In your copy, each line below is repeated exactly and no image appears.

(Excerpts from a dataset)
======

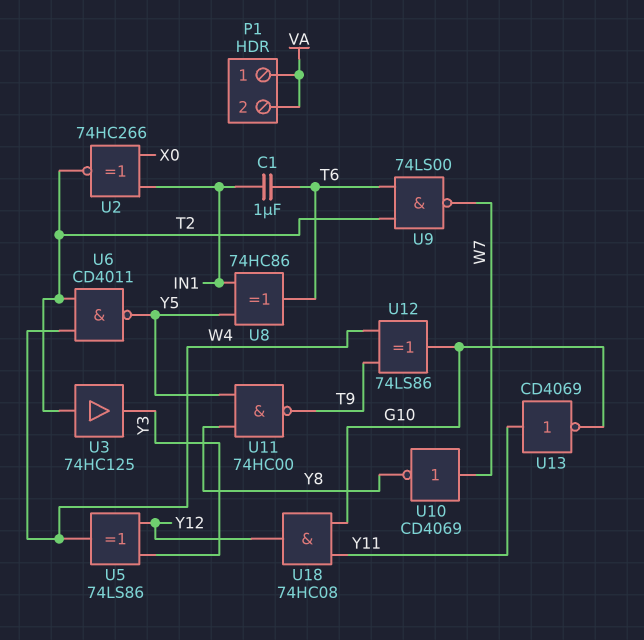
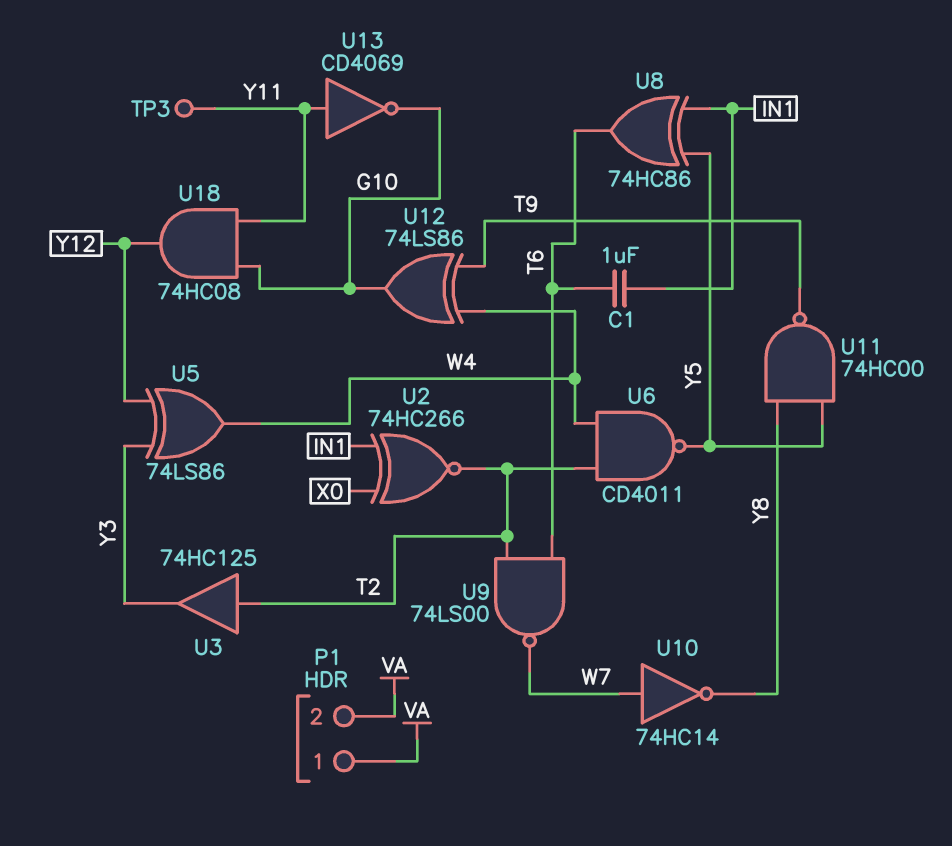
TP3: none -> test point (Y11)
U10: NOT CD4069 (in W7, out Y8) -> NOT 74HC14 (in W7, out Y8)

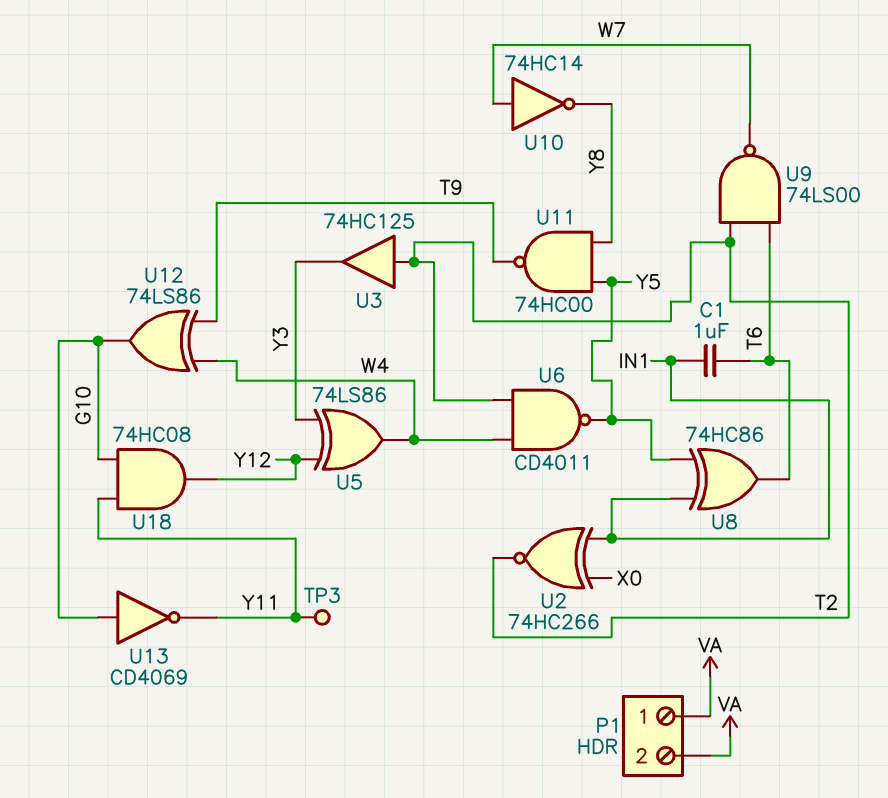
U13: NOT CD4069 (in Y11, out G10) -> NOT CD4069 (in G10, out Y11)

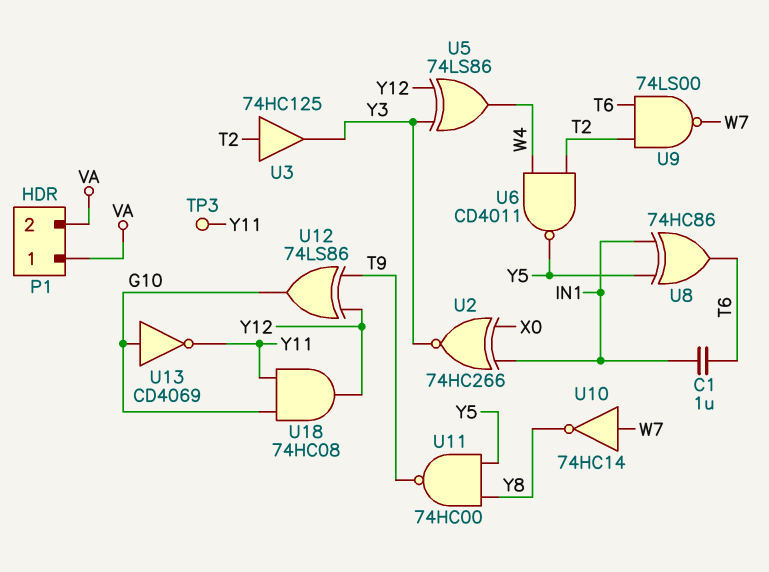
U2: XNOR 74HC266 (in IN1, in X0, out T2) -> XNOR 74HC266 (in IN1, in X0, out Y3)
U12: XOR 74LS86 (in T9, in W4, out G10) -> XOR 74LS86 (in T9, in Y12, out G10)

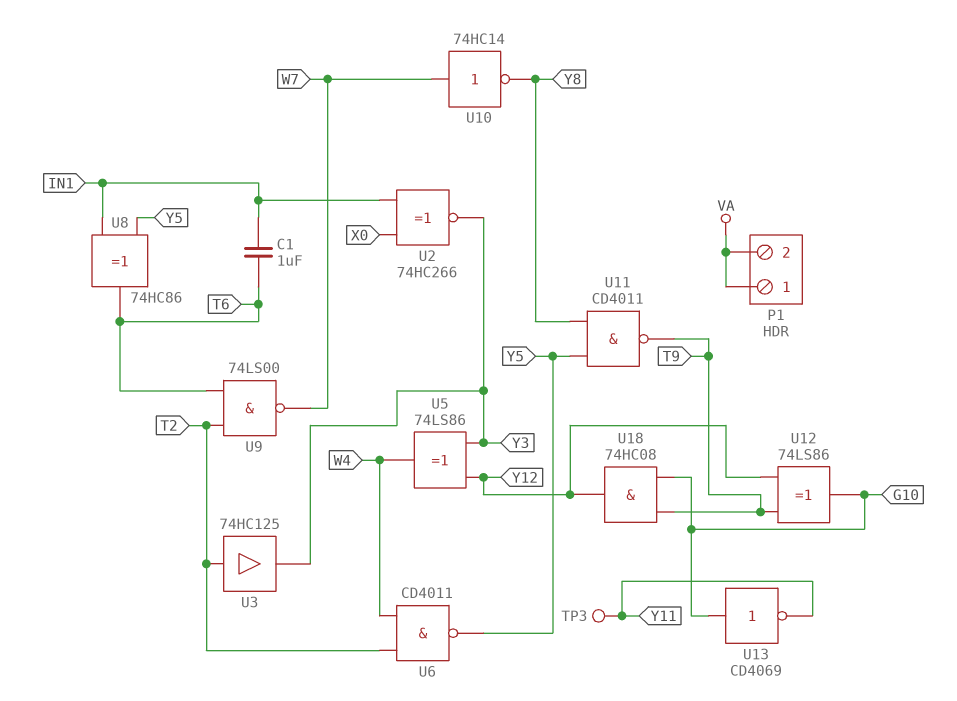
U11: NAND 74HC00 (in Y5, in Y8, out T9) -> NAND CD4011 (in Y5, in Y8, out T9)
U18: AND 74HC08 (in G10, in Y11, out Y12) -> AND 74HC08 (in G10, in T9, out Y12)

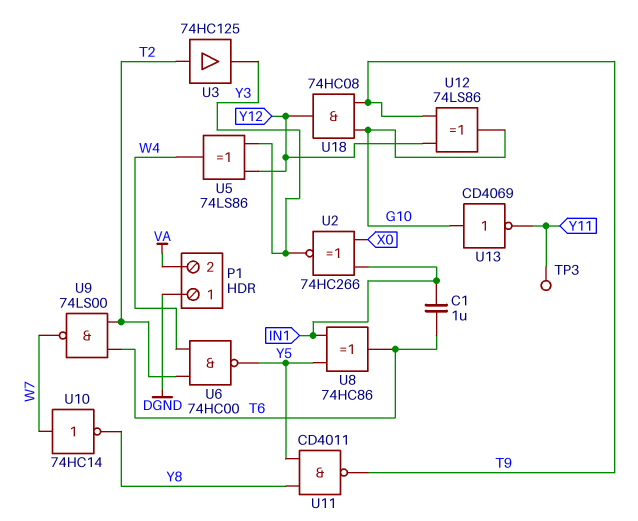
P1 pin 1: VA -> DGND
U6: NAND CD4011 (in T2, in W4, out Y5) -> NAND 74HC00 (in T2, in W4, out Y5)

======

§ **Completed exercise**
TP3: none -> test point (Y11)
U10: NOT CD4069 (in W7, out Y8) -> NOT 74HC14 (in W7, out Y8)

U13: NOT CD4069 (in Y11, out G10) -> NOT CD4069 (in G10, out Y11)

U2: XNOR 74HC266 (in IN1, in X0, out T2) -> XNOR 74HC266 (in IN1, in X0, out Y3)
U12: XOR 74LS86 (in T9, in W4, out G10) -> XOR 74LS86 (in T9, in Y12, out G10)

U11: NAND 74HC00 (in Y5, in Y8, out T9) -> NAND CD4011 (in Y5, in Y8, out T9)
U18: AND 74HC08 (in G10, in Y11, out Y12) -> AND 74HC08 (in G10, in T9, out Y12)

P1 pin 1: VA -> DGND
U6: NAND CD4011 (in T2, in W4, out Y5) -> NAND 74HC00 (in T2, in W4, out Y5)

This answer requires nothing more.